Exercise →
Print the data exactly as written, but leave out each picture.

Data extract →
========================================================================
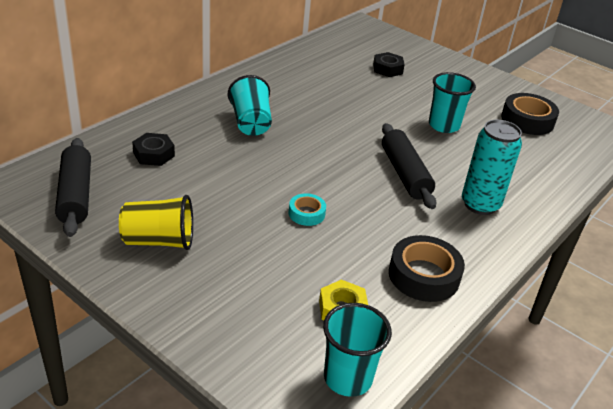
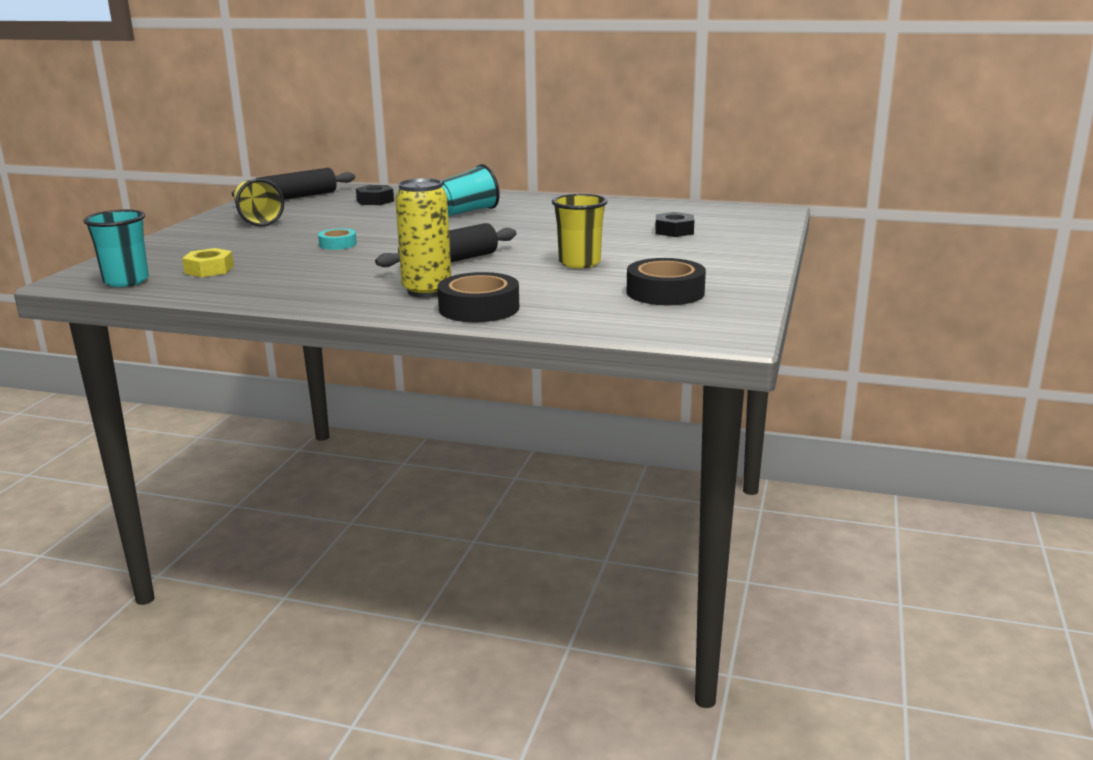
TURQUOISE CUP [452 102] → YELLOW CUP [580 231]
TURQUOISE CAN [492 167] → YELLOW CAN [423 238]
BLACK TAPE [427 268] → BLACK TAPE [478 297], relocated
========================================================================
The answer →
TURQUOISE CUP [452 102] → YELLOW CUP [580 231]
TURQUOISE CAN [492 167] → YELLOW CAN [423 238]
BLACK TAPE [427 268] → BLACK TAPE [478 297], relocated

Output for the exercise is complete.